BEGIN Data to use

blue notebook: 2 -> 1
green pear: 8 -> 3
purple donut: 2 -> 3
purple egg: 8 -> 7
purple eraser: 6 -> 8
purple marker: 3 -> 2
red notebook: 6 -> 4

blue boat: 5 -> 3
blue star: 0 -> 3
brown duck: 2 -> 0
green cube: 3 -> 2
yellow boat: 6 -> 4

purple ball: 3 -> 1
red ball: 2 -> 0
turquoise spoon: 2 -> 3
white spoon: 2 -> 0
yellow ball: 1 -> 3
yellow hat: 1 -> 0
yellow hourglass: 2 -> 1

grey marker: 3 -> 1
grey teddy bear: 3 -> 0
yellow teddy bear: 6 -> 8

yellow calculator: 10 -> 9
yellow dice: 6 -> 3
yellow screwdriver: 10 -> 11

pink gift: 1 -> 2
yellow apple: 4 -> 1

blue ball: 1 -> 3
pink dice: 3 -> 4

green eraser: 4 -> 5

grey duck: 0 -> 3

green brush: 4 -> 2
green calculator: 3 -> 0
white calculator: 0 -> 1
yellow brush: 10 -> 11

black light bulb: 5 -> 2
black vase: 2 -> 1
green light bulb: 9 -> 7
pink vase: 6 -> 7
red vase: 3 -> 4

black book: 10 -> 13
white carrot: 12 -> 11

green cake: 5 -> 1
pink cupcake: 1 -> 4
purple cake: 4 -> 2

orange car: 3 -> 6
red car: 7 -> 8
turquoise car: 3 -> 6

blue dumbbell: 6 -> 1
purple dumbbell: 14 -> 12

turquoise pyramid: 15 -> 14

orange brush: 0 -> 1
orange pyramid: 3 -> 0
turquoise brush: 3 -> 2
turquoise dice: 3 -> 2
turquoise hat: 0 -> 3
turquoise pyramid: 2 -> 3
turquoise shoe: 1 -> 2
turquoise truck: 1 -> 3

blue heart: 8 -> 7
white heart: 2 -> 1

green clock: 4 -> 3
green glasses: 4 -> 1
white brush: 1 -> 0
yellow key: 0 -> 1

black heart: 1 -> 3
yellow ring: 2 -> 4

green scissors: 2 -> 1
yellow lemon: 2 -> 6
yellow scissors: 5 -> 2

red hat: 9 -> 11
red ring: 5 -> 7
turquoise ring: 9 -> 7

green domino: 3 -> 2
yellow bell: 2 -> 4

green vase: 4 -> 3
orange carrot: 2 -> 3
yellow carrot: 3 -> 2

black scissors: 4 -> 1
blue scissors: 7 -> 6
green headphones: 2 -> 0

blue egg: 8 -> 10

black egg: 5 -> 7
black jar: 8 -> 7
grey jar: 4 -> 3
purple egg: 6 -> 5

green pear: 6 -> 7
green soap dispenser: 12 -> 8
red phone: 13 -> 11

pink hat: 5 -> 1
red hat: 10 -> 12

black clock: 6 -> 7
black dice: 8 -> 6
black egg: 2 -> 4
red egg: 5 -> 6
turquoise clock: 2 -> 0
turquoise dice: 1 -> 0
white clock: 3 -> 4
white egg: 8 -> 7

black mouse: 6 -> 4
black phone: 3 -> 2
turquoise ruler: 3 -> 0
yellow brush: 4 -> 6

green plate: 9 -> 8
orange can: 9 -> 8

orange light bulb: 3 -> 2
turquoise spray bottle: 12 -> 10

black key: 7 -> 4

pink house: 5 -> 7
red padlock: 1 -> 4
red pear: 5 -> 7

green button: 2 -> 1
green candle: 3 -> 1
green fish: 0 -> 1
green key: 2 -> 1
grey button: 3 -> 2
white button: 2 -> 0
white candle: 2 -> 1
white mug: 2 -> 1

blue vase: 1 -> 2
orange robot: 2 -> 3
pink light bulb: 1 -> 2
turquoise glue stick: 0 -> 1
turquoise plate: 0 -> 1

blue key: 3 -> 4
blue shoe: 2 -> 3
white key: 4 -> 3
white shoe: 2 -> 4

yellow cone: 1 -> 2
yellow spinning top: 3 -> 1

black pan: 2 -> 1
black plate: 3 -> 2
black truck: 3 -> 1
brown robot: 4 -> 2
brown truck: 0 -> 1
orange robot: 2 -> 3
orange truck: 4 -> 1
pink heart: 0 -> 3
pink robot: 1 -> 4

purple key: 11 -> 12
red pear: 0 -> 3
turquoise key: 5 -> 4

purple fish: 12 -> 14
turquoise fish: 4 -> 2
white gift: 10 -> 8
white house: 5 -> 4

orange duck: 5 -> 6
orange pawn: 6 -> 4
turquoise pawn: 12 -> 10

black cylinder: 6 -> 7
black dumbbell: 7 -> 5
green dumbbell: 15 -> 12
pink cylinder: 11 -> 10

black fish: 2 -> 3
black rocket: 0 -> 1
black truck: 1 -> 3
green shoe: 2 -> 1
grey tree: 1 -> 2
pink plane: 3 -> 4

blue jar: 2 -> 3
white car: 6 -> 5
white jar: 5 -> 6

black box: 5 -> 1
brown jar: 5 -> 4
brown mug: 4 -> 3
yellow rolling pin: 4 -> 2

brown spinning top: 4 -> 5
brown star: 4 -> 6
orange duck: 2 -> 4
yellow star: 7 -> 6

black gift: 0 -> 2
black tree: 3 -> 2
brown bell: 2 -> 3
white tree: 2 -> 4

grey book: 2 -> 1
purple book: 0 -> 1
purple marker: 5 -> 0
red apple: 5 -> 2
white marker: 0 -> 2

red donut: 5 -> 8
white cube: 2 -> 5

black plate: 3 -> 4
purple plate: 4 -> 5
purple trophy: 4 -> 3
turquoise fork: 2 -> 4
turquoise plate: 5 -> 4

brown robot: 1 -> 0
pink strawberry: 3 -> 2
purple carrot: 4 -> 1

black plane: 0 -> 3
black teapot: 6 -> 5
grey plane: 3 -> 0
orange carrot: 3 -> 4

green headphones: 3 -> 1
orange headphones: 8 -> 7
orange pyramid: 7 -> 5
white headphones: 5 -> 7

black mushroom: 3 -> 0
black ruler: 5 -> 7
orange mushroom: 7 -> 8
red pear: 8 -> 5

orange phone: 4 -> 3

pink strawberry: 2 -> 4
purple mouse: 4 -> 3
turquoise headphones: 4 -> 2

END Data to use

> [Your objective] Write out the records. Leave nothing out and change nothing.

> [Answer section]
blue notebook: 2 -> 1
green pear: 8 -> 3
purple donut: 2 -> 3
purple egg: 8 -> 7
purple eraser: 6 -> 8
purple marker: 3 -> 2
red notebook: 6 -> 4

blue boat: 5 -> 3
blue star: 0 -> 3
brown duck: 2 -> 0
green cube: 3 -> 2
yellow boat: 6 -> 4

purple ball: 3 -> 1
red ball: 2 -> 0
turquoise spoon: 2 -> 3
white spoon: 2 -> 0
yellow ball: 1 -> 3
yellow hat: 1 -> 0
yellow hourglass: 2 -> 1

grey marker: 3 -> 1
grey teddy bear: 3 -> 0
yellow teddy bear: 6 -> 8

yellow calculator: 10 -> 9
yellow dice: 6 -> 3
yellow screwdriver: 10 -> 11

pink gift: 1 -> 2
yellow apple: 4 -> 1

blue ball: 1 -> 3
pink dice: 3 -> 4

green eraser: 4 -> 5

grey duck: 0 -> 3

green brush: 4 -> 2
green calculator: 3 -> 0
white calculator: 0 -> 1
yellow brush: 10 -> 11

black light bulb: 5 -> 2
black vase: 2 -> 1
green light bulb: 9 -> 7
pink vase: 6 -> 7
red vase: 3 -> 4

black book: 10 -> 13
white carrot: 12 -> 11

green cake: 5 -> 1
pink cupcake: 1 -> 4
purple cake: 4 -> 2

orange car: 3 -> 6
red car: 7 -> 8
turquoise car: 3 -> 6

blue dumbbell: 6 -> 1
purple dumbbell: 14 -> 12

turquoise pyramid: 15 -> 14

orange brush: 0 -> 1
orange pyramid: 3 -> 0
turquoise brush: 3 -> 2
turquoise dice: 3 -> 2
turquoise hat: 0 -> 3
turquoise pyramid: 2 -> 3
turquoise shoe: 1 -> 2
turquoise truck: 1 -> 3

blue heart: 8 -> 7
white heart: 2 -> 1

green clock: 4 -> 3
green glasses: 4 -> 1
white brush: 1 -> 0
yellow key: 0 -> 1

black heart: 1 -> 3
yellow ring: 2 -> 4

green scissors: 2 -> 1
yellow lemon: 2 -> 6
yellow scissors: 5 -> 2

red hat: 9 -> 11
red ring: 5 -> 7
turquoise ring: 9 -> 7

green domino: 3 -> 2
yellow bell: 2 -> 4

green vase: 4 -> 3
orange carrot: 2 -> 3
yellow carrot: 3 -> 2

black scissors: 4 -> 1
blue scissors: 7 -> 6
green headphones: 2 -> 0

blue egg: 8 -> 10

black egg: 5 -> 7
black jar: 8 -> 7
grey jar: 4 -> 3
purple egg: 6 -> 5

green pear: 6 -> 7
green soap dispenser: 12 -> 8
red phone: 13 -> 11

pink hat: 5 -> 1
red hat: 10 -> 12

black clock: 6 -> 7
black dice: 8 -> 6
black egg: 2 -> 4
red egg: 5 -> 6
turquoise clock: 2 -> 0
turquoise dice: 1 -> 0
white clock: 3 -> 4
white egg: 8 -> 7

black mouse: 6 -> 4
black phone: 3 -> 2
turquoise ruler: 3 -> 0
yellow brush: 4 -> 6

green plate: 9 -> 8
orange can: 9 -> 8

orange light bulb: 3 -> 2
turquoise spray bottle: 12 -> 10

black key: 7 -> 4

pink house: 5 -> 7
red padlock: 1 -> 4
red pear: 5 -> 7

green button: 2 -> 1
green candle: 3 -> 1
green fish: 0 -> 1
green key: 2 -> 1
grey button: 3 -> 2
white button: 2 -> 0
white candle: 2 -> 1
white mug: 2 -> 1

blue vase: 1 -> 2
orange robot: 2 -> 3
pink light bulb: 1 -> 2
turquoise glue stick: 0 -> 1
turquoise plate: 0 -> 1

blue key: 3 -> 4
blue shoe: 2 -> 3
white key: 4 -> 3
white shoe: 2 -> 4

yellow cone: 1 -> 2
yellow spinning top: 3 -> 1

black pan: 2 -> 1
black plate: 3 -> 2
black truck: 3 -> 1
brown robot: 4 -> 2
brown truck: 0 -> 1
orange robot: 2 -> 3
orange truck: 4 -> 1
pink heart: 0 -> 3
pink robot: 1 -> 4

purple key: 11 -> 12
red pear: 0 -> 3
turquoise key: 5 -> 4

purple fish: 12 -> 14
turquoise fish: 4 -> 2
white gift: 10 -> 8
white house: 5 -> 4

orange duck: 5 -> 6
orange pawn: 6 -> 4
turquoise pawn: 12 -> 10

black cylinder: 6 -> 7
black dumbbell: 7 -> 5
green dumbbell: 15 -> 12
pink cylinder: 11 -> 10

black fish: 2 -> 3
black rocket: 0 -> 1
black truck: 1 -> 3
green shoe: 2 -> 1
grey tree: 1 -> 2
pink plane: 3 -> 4

blue jar: 2 -> 3
white car: 6 -> 5
white jar: 5 -> 6

black box: 5 -> 1
brown jar: 5 -> 4
brown mug: 4 -> 3
yellow rolling pin: 4 -> 2

brown spinning top: 4 -> 5
brown star: 4 -> 6
orange duck: 2 -> 4
yellow star: 7 -> 6

black gift: 0 -> 2
black tree: 3 -> 2
brown bell: 2 -> 3
white tree: 2 -> 4

grey book: 2 -> 1
purple book: 0 -> 1
purple marker: 5 -> 0
red apple: 5 -> 2
white marker: 0 -> 2

red donut: 5 -> 8
white cube: 2 -> 5

black plate: 3 -> 4
purple plate: 4 -> 5
purple trophy: 4 -> 3
turquoise fork: 2 -> 4
turquoise plate: 5 -> 4

brown robot: 1 -> 0
pink strawberry: 3 -> 2
purple carrot: 4 -> 1

black plane: 0 -> 3
black teapot: 6 -> 5
grey plane: 3 -> 0
orange carrot: 3 -> 4

green headphones: 3 -> 1
orange headphones: 8 -> 7
orange pyramid: 7 -> 5
white headphones: 5 -> 7

black mushroom: 3 -> 0
black ruler: 5 -> 7
orange mushroom: 7 -> 8
red pear: 8 -> 5

orange phone: 4 -> 3

pink strawberry: 2 -> 4
purple mouse: 4 -> 3
turquoise headphones: 4 -> 2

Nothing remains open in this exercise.